- _Records supplied_:
····················
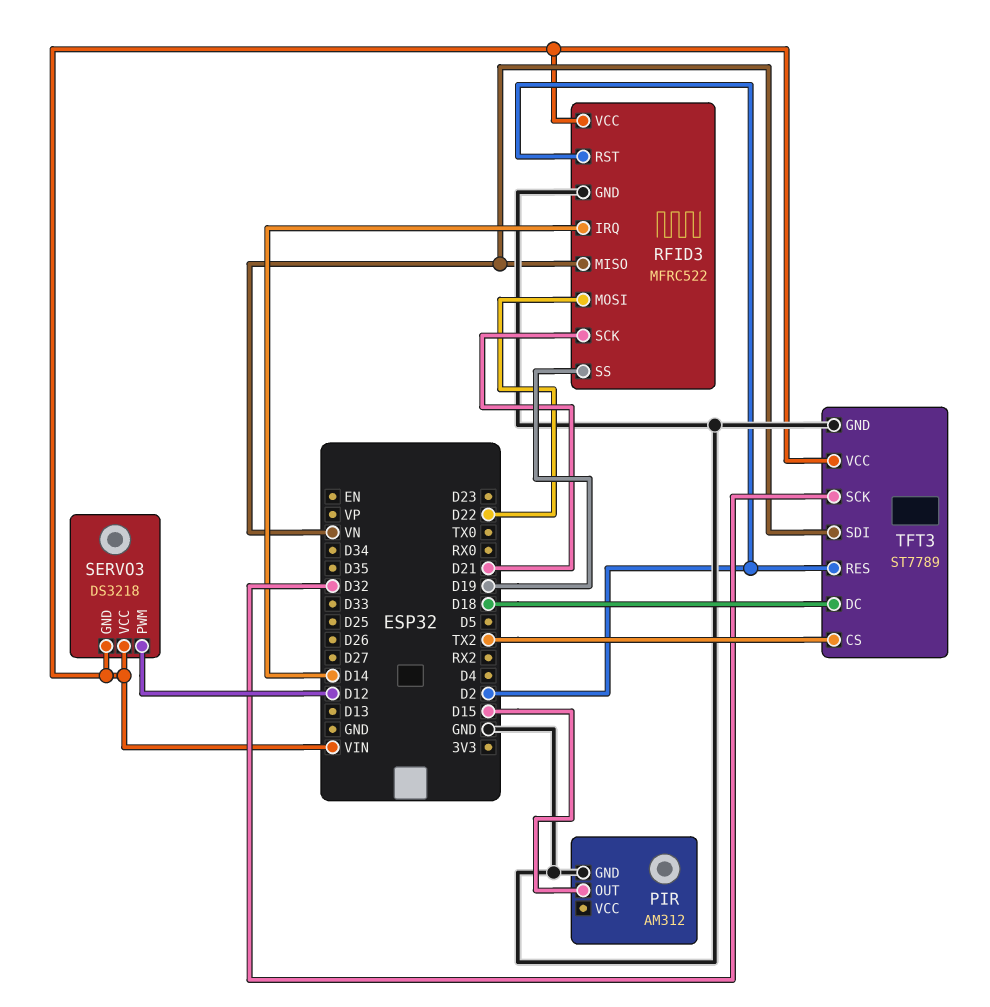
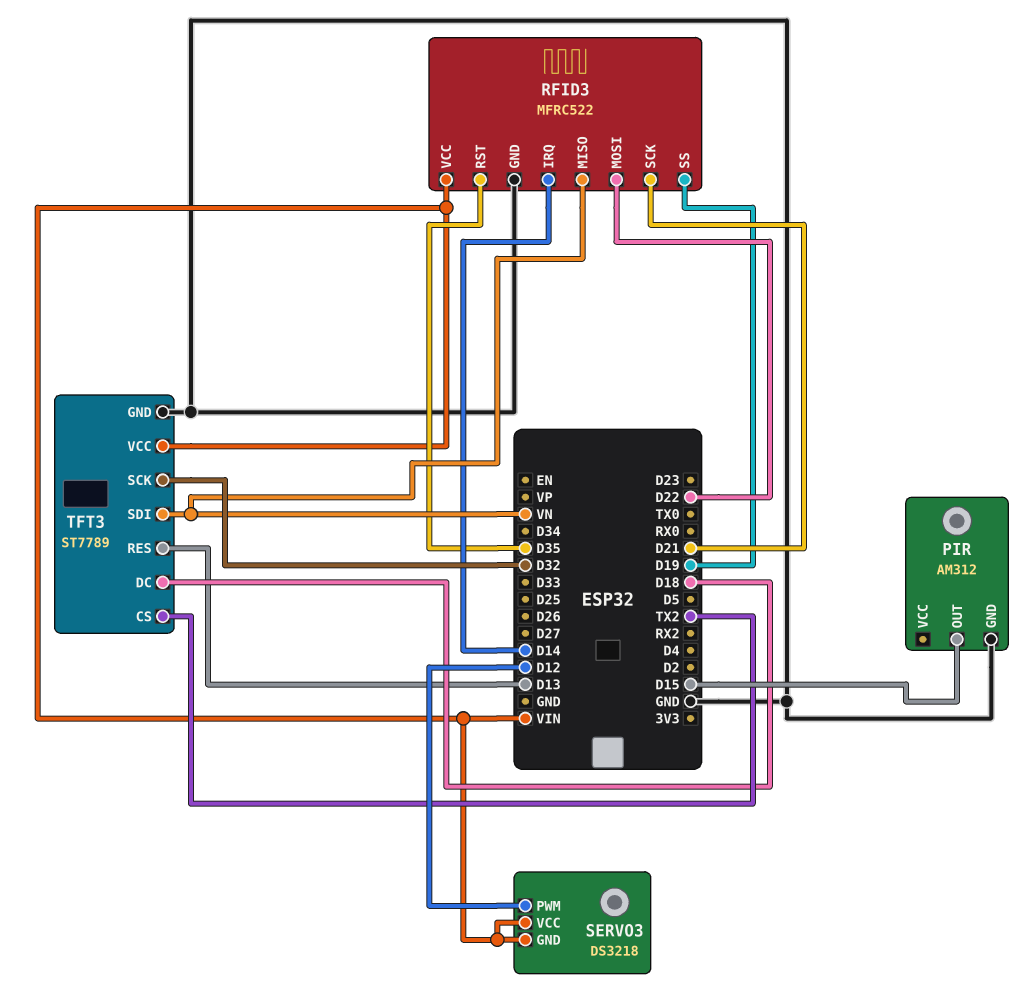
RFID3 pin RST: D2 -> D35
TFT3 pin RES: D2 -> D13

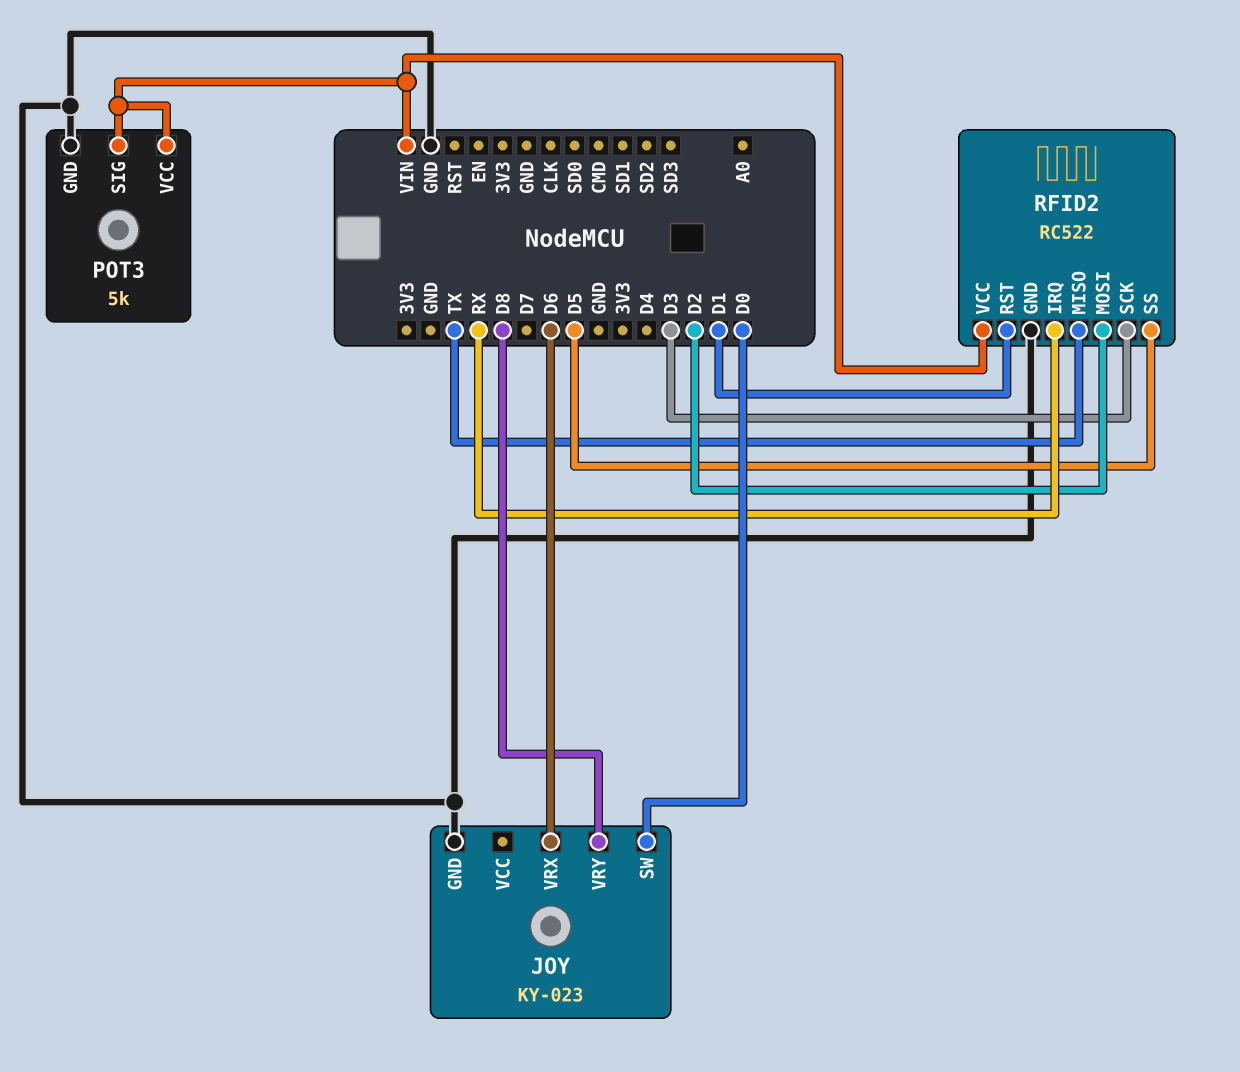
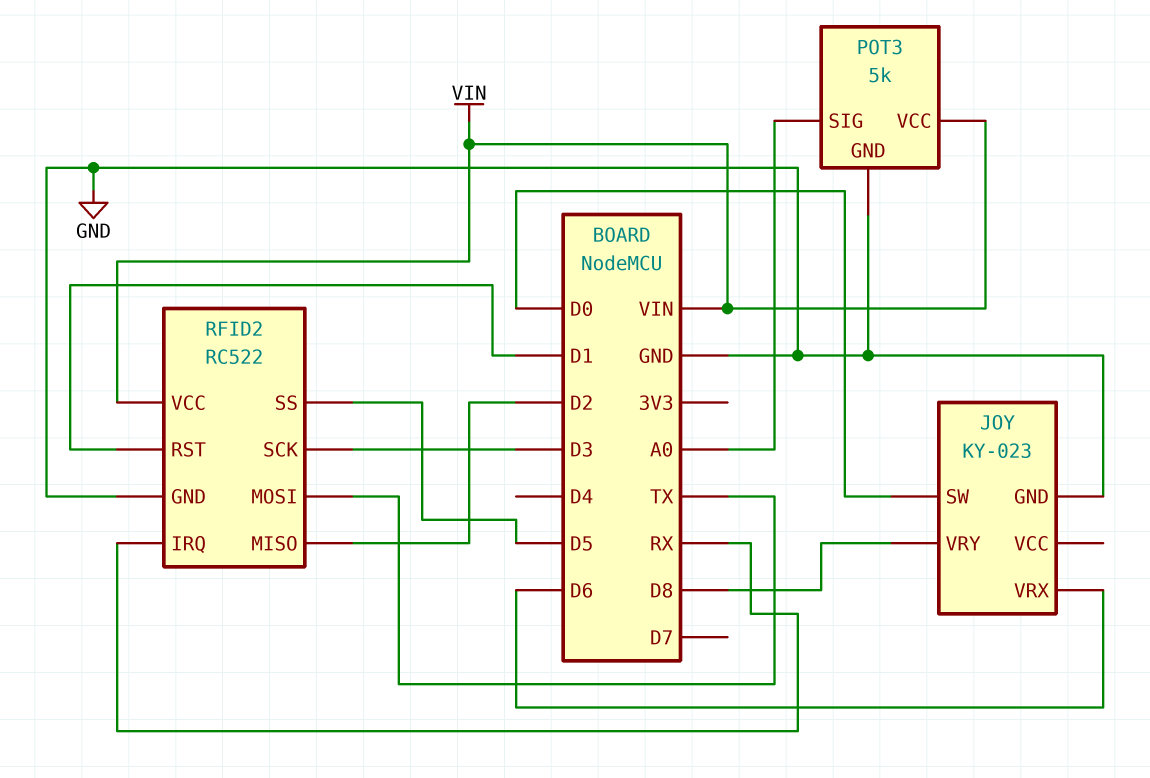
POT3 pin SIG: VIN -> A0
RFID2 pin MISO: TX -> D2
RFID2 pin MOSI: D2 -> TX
····················
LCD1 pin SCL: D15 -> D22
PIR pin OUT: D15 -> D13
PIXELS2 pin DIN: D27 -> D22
····················
- _Exercise instructions_:
The reply should hold the entries above from the line with "RFID3 pin RST: D2 -> D35" to the line with "RFID2 pin MOSI: D2 -> TX", duplicated exactly, pictures excluded.

- _Task result_:
RFID3 pin RST: D2 -> D35
TFT3 pin RES: D2 -> D13

POT3 pin SIG: VIN -> A0
RFID2 pin MISO: TX -> D2
RFID2 pin MOSI: D2 -> TX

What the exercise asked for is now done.